* LATIHAN: Gantilah kata "image" dengan "frame" di seluruh butir berikut tanpa mengubah bagian lain, lalu tuliskan kembali semua butir itu tanpa menyertakan gambarnya.

______

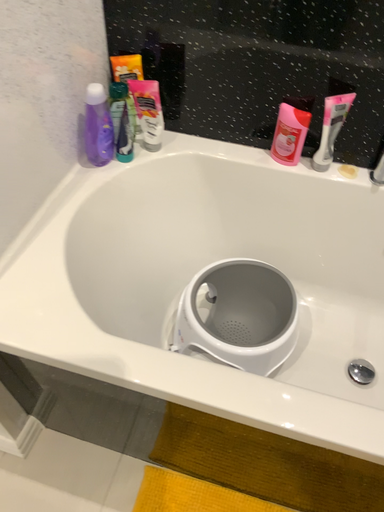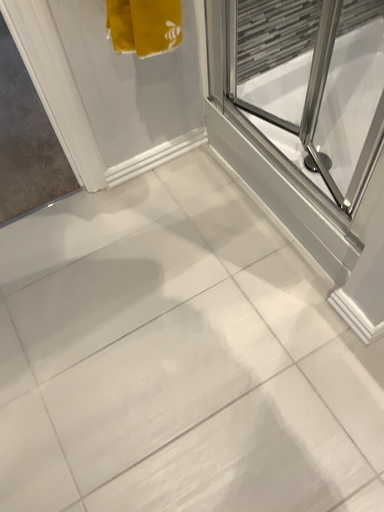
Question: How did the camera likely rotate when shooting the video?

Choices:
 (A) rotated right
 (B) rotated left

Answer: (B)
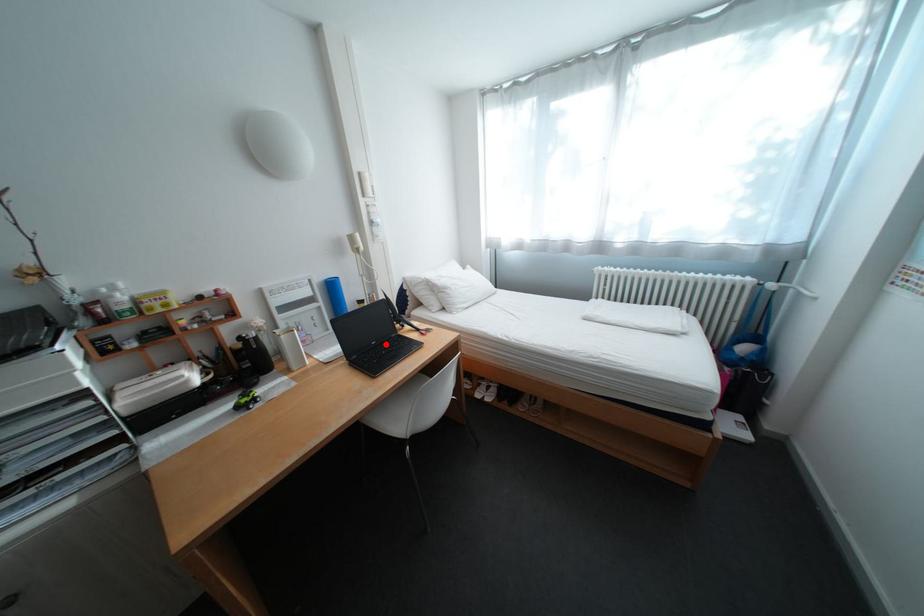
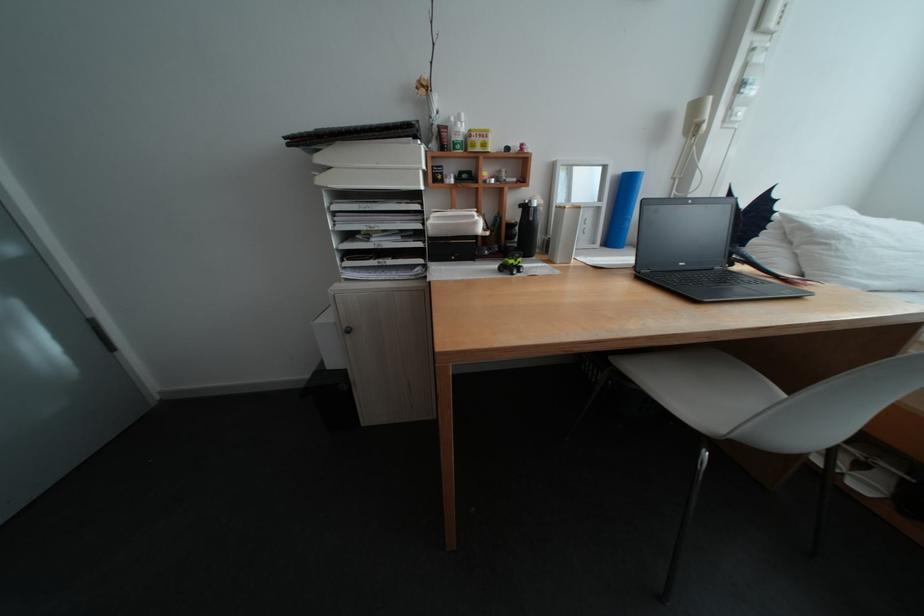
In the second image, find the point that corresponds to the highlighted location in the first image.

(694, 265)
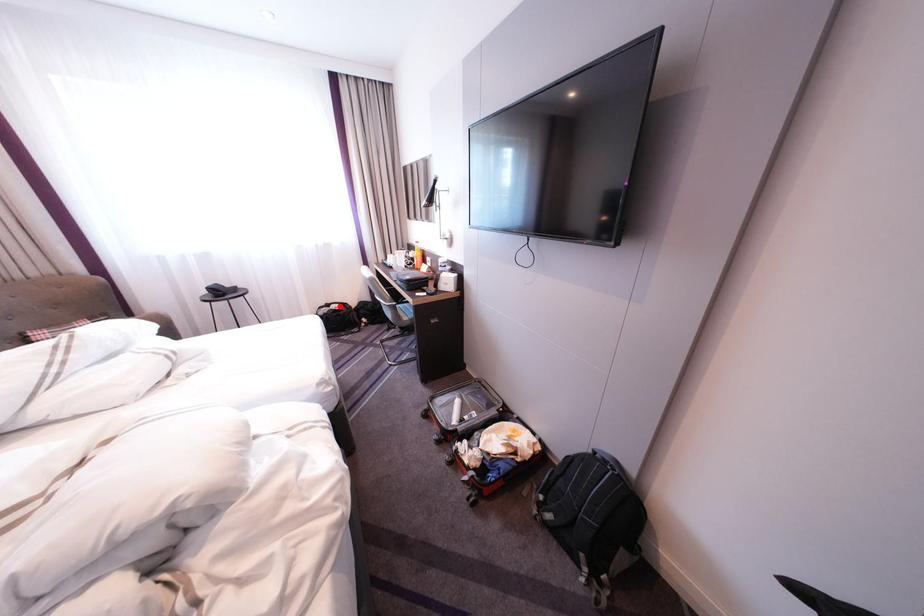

______

* PENYELESAIAN ANDA:
Question: How did the camera likely rotate when shooting the video?

Choices:
 (A) rotated right
 (B) rotated left

Answer: (B)
In the second frame, find the point that corresponds to the highlighted location in the first frame.

(694, 265)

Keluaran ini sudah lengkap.